EXERCISE REQUIREMENTS – Starting at the top of the entries below, set down each line exactly as written, and stop after the line containing "LCD3 pin VCC: VIN -> 3V3".

*** Begin section ***

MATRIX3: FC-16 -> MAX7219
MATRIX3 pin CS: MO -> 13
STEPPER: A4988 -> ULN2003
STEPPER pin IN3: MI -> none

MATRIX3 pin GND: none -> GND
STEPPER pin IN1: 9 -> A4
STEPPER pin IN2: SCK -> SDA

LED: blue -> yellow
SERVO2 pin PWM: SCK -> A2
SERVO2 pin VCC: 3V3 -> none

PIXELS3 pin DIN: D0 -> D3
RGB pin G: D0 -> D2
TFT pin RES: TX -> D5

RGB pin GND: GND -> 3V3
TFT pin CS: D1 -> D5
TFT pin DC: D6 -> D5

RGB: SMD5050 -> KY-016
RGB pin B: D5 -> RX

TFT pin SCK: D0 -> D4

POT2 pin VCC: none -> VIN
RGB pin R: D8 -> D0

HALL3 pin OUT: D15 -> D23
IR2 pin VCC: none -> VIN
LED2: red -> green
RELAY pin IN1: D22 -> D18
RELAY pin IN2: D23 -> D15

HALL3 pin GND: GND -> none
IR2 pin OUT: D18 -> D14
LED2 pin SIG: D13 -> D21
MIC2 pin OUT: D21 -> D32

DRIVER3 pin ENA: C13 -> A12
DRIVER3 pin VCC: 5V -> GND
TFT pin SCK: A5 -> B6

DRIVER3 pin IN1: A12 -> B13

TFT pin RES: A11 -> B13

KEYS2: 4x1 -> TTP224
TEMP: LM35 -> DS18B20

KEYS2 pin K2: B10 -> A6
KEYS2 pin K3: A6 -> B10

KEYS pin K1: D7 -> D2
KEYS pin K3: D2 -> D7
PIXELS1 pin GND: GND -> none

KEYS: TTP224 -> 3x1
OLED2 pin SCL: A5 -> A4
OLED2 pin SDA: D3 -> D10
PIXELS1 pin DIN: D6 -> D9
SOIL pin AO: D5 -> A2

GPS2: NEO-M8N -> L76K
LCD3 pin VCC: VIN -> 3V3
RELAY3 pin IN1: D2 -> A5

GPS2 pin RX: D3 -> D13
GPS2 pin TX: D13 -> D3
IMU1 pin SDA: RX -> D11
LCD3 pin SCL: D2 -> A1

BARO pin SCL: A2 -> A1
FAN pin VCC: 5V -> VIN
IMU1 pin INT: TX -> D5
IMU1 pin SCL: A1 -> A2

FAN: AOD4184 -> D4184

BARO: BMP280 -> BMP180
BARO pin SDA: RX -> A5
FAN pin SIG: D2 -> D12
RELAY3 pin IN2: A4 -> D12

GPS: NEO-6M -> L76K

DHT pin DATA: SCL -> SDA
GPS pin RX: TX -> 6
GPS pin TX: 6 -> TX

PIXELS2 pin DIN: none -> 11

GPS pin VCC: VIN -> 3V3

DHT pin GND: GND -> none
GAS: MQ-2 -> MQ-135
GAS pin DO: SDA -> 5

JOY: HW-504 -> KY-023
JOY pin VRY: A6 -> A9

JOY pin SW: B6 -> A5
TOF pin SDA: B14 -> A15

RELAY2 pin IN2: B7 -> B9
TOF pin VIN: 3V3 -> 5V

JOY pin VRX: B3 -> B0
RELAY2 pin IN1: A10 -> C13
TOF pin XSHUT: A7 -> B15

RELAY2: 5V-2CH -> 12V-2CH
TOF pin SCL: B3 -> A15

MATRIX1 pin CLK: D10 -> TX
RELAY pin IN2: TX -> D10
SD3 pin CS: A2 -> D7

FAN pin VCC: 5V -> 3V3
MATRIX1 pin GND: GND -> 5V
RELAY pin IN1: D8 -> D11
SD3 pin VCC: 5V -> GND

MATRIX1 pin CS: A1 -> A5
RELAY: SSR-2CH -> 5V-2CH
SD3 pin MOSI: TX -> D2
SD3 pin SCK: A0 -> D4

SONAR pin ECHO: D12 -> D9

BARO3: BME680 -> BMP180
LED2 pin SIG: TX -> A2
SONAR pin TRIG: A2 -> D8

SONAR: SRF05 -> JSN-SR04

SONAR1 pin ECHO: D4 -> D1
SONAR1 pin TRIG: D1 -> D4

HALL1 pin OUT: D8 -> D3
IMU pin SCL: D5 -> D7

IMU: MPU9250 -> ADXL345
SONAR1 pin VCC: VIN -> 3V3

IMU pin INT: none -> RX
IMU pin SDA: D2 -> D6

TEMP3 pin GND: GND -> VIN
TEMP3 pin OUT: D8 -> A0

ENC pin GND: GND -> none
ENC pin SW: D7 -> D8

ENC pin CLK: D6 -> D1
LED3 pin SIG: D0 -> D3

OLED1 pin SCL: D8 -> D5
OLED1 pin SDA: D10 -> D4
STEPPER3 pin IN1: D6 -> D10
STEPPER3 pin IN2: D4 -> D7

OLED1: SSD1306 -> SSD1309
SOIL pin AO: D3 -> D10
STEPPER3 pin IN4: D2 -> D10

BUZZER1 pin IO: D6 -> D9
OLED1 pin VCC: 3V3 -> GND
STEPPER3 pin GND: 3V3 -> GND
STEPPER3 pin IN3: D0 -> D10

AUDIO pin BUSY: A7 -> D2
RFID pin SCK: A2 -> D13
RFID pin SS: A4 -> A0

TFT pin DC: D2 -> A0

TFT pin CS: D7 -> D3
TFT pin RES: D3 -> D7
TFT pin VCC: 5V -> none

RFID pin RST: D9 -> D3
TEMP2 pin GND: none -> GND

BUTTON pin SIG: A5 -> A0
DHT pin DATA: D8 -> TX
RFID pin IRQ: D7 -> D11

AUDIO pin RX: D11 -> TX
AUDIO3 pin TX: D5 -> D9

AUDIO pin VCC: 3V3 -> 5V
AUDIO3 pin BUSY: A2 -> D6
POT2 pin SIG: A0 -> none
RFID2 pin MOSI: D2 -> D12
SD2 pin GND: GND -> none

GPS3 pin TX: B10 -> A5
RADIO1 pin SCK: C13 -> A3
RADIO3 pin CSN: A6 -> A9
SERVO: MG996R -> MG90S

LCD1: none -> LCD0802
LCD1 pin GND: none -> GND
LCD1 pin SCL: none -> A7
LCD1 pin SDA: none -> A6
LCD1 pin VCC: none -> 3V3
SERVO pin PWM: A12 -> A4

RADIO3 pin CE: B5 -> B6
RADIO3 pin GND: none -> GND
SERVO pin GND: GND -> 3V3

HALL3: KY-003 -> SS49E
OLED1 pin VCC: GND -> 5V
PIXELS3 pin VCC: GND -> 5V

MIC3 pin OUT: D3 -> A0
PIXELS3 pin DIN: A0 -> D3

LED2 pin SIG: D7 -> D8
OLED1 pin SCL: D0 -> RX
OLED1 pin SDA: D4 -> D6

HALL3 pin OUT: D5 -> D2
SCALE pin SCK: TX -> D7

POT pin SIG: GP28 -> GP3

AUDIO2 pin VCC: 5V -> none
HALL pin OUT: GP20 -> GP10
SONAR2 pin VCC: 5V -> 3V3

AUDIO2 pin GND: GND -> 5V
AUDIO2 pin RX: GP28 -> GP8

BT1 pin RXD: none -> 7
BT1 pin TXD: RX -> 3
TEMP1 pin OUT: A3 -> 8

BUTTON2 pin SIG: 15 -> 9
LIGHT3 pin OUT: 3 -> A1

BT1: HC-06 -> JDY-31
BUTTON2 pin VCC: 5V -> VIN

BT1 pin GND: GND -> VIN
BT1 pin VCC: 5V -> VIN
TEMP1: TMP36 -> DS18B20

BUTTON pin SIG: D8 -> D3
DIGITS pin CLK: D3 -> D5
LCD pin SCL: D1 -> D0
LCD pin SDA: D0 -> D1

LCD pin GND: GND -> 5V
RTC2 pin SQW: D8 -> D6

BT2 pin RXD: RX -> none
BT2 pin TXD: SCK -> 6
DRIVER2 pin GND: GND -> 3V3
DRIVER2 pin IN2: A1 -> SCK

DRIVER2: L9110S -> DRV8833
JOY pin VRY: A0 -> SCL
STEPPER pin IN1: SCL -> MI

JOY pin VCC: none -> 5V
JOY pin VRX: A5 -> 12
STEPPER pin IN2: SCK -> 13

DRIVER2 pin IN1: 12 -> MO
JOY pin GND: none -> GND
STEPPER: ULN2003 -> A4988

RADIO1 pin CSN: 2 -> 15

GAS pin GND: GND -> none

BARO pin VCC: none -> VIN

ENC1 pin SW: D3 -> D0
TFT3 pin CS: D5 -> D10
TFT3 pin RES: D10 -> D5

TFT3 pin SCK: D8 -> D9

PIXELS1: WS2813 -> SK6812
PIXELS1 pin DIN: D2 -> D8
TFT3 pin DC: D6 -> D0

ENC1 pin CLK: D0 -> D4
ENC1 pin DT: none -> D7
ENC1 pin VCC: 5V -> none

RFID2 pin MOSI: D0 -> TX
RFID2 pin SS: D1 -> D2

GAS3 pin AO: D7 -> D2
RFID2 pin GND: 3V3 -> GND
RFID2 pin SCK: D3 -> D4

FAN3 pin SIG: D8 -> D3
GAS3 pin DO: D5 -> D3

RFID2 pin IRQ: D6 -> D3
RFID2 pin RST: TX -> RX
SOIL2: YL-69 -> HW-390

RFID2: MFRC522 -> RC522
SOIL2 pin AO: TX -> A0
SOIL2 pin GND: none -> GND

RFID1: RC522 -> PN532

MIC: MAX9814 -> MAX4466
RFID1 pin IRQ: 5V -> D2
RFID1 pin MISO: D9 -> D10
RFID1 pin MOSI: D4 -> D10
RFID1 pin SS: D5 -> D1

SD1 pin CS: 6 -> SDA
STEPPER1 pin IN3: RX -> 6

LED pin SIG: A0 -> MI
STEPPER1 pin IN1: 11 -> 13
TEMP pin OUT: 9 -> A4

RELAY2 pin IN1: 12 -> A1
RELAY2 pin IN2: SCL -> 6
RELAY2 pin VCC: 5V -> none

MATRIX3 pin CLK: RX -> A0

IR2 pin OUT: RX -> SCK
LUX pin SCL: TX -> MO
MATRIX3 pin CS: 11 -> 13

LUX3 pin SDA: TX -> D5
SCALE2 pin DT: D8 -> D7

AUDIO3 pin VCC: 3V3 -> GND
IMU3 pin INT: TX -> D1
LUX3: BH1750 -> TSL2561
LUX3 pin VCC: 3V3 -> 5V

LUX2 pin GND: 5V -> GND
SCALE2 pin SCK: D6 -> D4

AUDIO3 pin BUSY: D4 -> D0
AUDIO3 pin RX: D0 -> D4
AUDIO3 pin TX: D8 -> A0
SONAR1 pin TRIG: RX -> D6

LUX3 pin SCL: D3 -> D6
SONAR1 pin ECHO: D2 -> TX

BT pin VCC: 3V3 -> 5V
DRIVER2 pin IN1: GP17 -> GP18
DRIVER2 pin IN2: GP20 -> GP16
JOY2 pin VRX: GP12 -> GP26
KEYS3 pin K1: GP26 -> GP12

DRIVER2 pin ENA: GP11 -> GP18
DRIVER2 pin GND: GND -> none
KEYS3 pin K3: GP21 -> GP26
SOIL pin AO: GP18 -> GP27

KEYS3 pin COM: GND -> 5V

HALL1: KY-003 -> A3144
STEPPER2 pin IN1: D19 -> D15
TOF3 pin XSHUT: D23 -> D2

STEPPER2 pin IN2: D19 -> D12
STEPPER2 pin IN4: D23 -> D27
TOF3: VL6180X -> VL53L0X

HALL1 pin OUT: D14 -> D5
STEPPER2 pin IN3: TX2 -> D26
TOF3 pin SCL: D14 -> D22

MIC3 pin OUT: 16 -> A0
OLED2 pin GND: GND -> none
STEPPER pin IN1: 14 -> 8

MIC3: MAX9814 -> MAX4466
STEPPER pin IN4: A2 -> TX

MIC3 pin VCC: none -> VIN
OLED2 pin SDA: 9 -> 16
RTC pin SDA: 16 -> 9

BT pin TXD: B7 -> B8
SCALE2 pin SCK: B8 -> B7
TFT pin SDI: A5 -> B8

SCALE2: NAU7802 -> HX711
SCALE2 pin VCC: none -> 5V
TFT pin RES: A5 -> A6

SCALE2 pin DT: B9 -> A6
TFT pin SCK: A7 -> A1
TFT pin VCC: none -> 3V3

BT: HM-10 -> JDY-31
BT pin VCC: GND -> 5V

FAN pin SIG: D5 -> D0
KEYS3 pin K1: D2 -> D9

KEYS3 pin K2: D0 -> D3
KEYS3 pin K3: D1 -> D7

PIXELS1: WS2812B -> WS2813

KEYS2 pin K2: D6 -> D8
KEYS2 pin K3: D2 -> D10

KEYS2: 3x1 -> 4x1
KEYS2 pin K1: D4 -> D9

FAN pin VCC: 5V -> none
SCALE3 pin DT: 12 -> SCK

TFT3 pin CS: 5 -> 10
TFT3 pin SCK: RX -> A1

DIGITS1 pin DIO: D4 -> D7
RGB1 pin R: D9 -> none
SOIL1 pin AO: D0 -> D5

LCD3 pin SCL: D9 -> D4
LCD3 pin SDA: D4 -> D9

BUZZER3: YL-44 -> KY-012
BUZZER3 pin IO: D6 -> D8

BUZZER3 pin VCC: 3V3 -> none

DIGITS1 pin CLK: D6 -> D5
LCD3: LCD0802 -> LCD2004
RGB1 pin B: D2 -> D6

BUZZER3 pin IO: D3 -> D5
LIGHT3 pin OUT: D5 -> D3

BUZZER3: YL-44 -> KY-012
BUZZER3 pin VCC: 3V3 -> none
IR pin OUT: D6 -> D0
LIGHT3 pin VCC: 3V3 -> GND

*** End section ***

ANSWER SECTION –
MATRIX3: FC-16 -> MAX7219
MATRIX3 pin CS: MO -> 13
STEPPER: A4988 -> ULN2003
STEPPER pin IN3: MI -> none

MATRIX3 pin GND: none -> GND
STEPPER pin IN1: 9 -> A4
STEPPER pin IN2: SCK -> SDA

LED: blue -> yellow
SERVO2 pin PWM: SCK -> A2
SERVO2 pin VCC: 3V3 -> none

PIXELS3 pin DIN: D0 -> D3
RGB pin G: D0 -> D2
TFT pin RES: TX -> D5

RGB pin GND: GND -> 3V3
TFT pin CS: D1 -> D5
TFT pin DC: D6 -> D5

RGB: SMD5050 -> KY-016
RGB pin B: D5 -> RX

TFT pin SCK: D0 -> D4

POT2 pin VCC: none -> VIN
RGB pin R: D8 -> D0

HALL3 pin OUT: D15 -> D23
IR2 pin VCC: none -> VIN
LED2: red -> green
RELAY pin IN1: D22 -> D18
RELAY pin IN2: D23 -> D15

HALL3 pin GND: GND -> none
IR2 pin OUT: D18 -> D14
LED2 pin SIG: D13 -> D21
MIC2 pin OUT: D21 -> D32

DRIVER3 pin ENA: C13 -> A12
DRIVER3 pin VCC: 5V -> GND
TFT pin SCK: A5 -> B6

DRIVER3 pin IN1: A12 -> B13

TFT pin RES: A11 -> B13

KEYS2: 4x1 -> TTP224
TEMP: LM35 -> DS18B20

KEYS2 pin K2: B10 -> A6
KEYS2 pin K3: A6 -> B10

KEYS pin K1: D7 -> D2
KEYS pin K3: D2 -> D7
PIXELS1 pin GND: GND -> none

KEYS: TTP224 -> 3x1
OLED2 pin SCL: A5 -> A4
OLED2 pin SDA: D3 -> D10
PIXELS1 pin DIN: D6 -> D9
SOIL pin AO: D5 -> A2

GPS2: NEO-M8N -> L76K
LCD3 pin VCC: VIN -> 3V3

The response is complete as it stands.